> **Instructions to follow**
Retype every line from the top of the entries down to the one with "black brick D7:D10", both included, and skip the pictures.

> **The data**
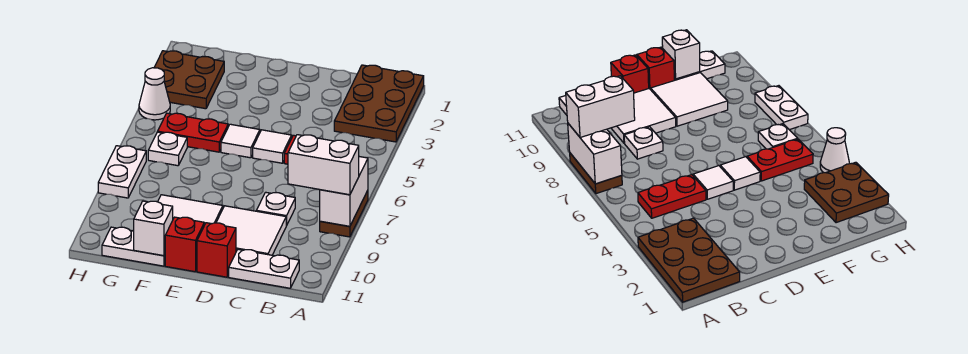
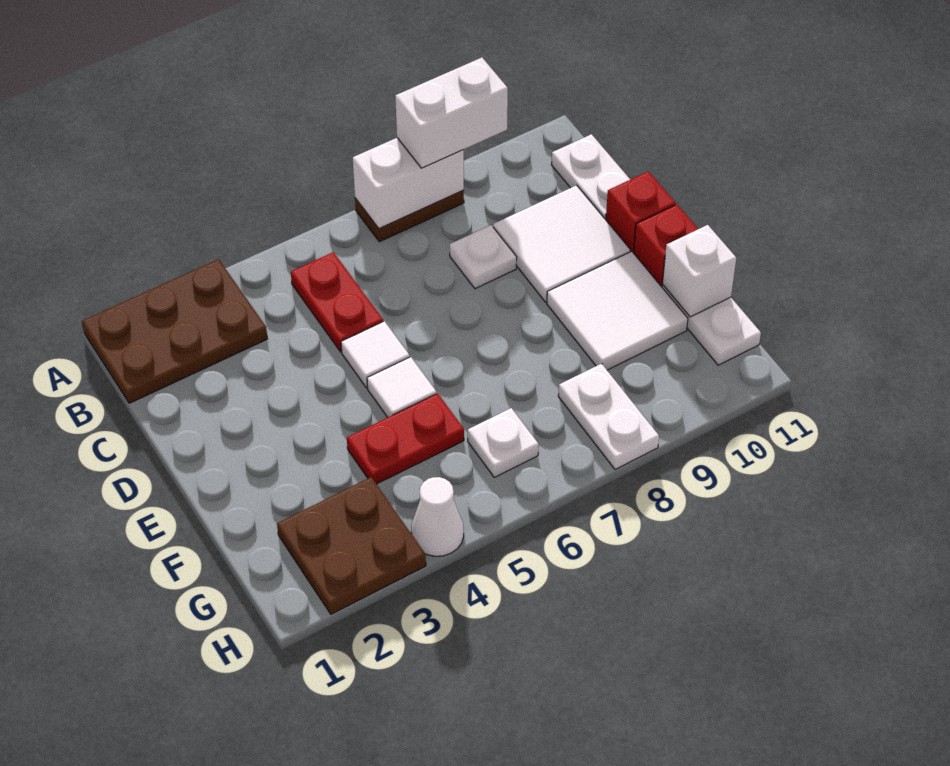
white brick A8:B8 level 3 -> white brick A8:A9 level 3
red plate F5:G5 level 1 -> red plate F4:F5 level 1
white plate H7:H8 level 1 -> white plate G8:H8 level 1

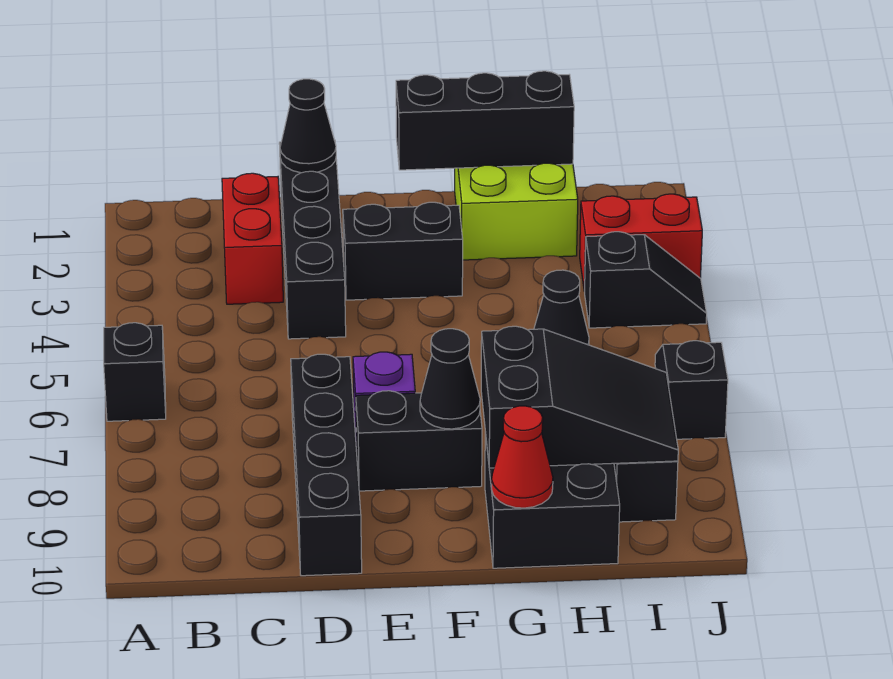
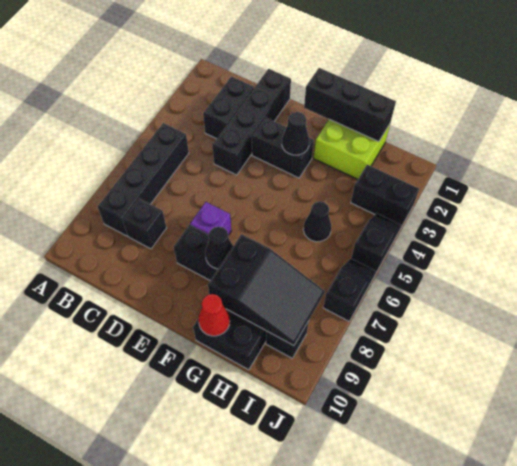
black brick A6 level 1 -> black brick C8 level 1
red brick C2:C3 level 1 -> black brick C2:C3 level 1
black cone D1 level 2 -> black cone F3 level 2
black brick D7:D10 level 1 -> black brick B5:B8 level 1
red brick I3:J3 level 1 -> black brick I3:J3 level 1
black slope I4:J4 level 1 top I -> black slope J4:J5 level 1 top 5

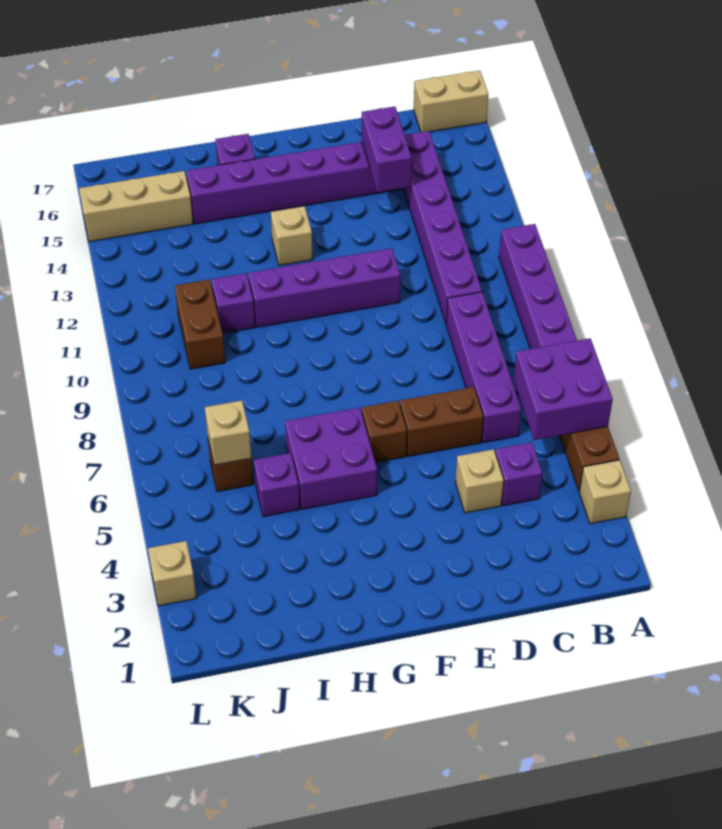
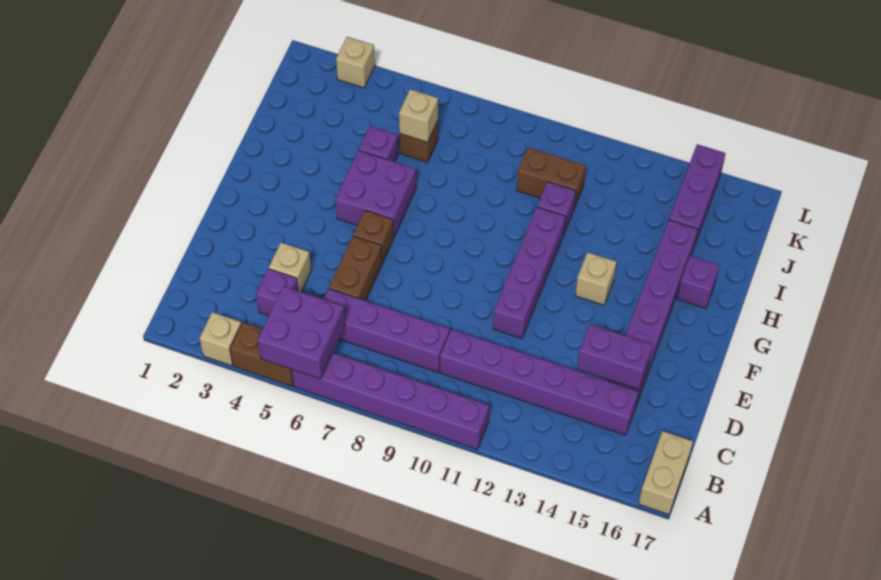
tan brick J15:L15 level 1 -> purple brick J15:L15 level 1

> **Exercise result**
white brick A8:B8 level 3 -> white brick A8:A9 level 3
red plate F5:G5 level 1 -> red plate F4:F5 level 1
white plate H7:H8 level 1 -> white plate G8:H8 level 1

black brick A6 level 1 -> black brick C8 level 1
red brick C2:C3 level 1 -> black brick C2:C3 level 1
black cone D1 level 2 -> black cone F3 level 2
black brick D7:D10 level 1 -> black brick B5:B8 level 1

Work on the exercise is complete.